_Task_
Every entry is to be copied exactly as written, and the pictures are to be skipped.

_Supplied records_
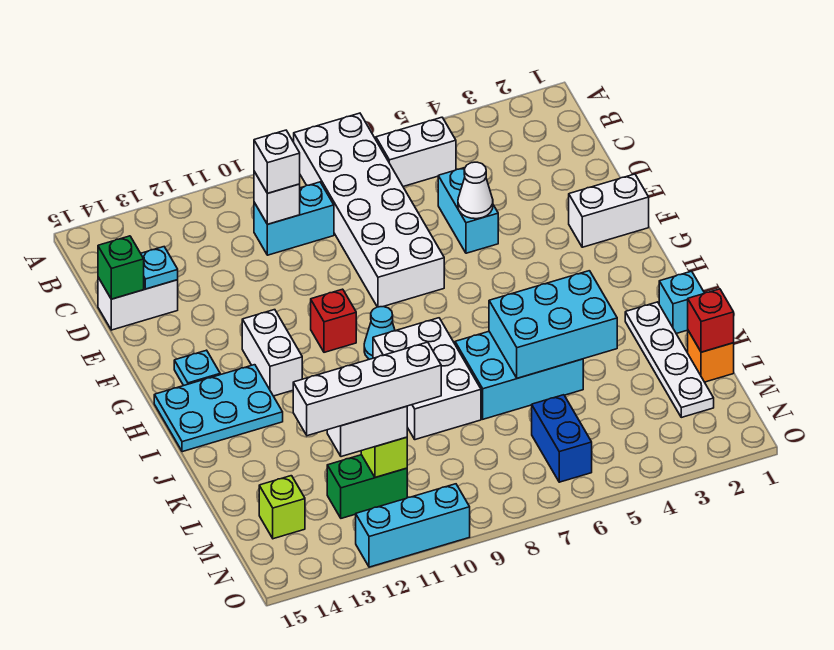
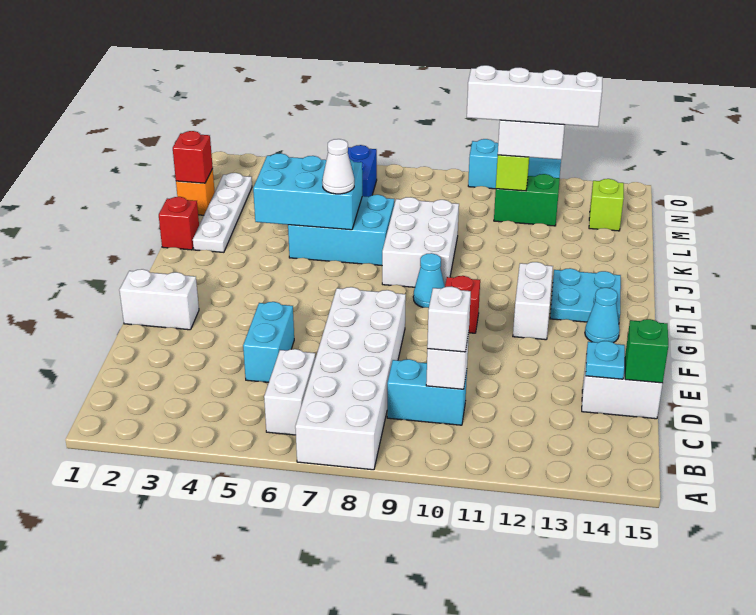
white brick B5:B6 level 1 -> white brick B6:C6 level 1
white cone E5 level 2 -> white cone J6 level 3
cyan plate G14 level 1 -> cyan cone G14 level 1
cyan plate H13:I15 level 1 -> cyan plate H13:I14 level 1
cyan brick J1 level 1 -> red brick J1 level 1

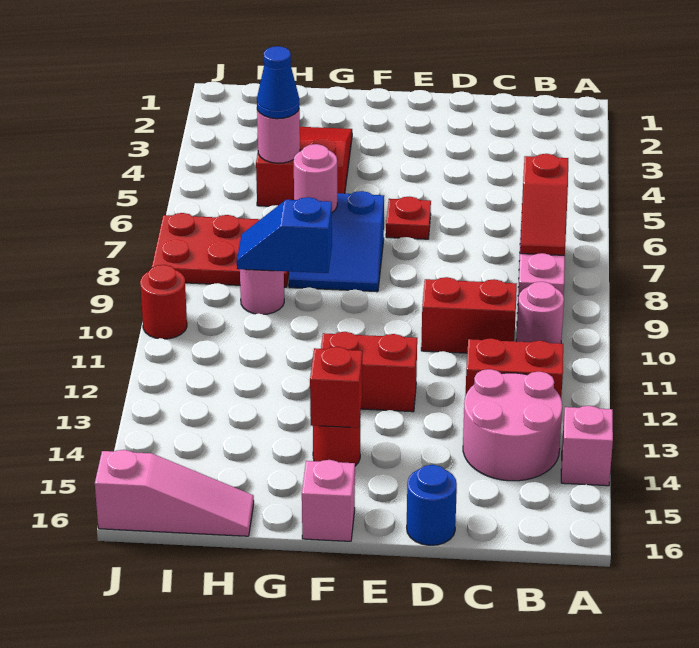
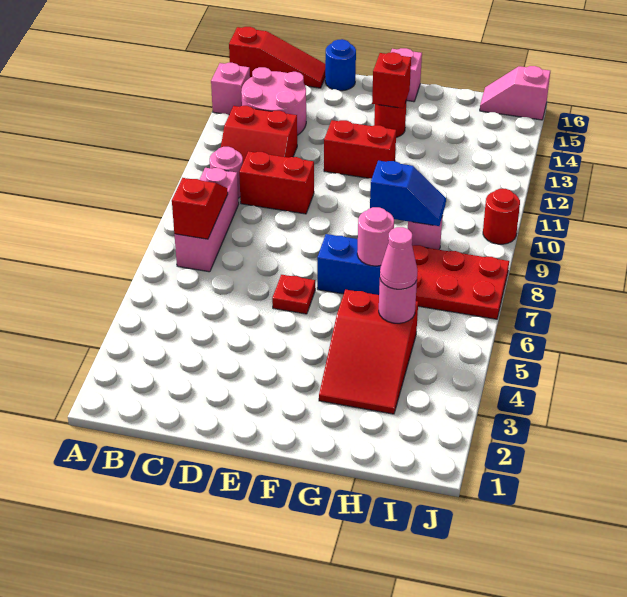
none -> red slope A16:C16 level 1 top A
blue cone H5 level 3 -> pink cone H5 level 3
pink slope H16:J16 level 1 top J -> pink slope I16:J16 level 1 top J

_Expected output_
white brick B5:B6 level 1 -> white brick B6:C6 level 1
white cone E5 level 2 -> white cone J6 level 3
cyan plate G14 level 1 -> cyan cone G14 level 1
cyan plate H13:I15 level 1 -> cyan plate H13:I14 level 1
cyan brick J1 level 1 -> red brick J1 level 1

none -> red slope A16:C16 level 1 top A
blue cone H5 level 3 -> pink cone H5 level 3
pink slope H16:J16 level 1 top J -> pink slope I16:J16 level 1 top J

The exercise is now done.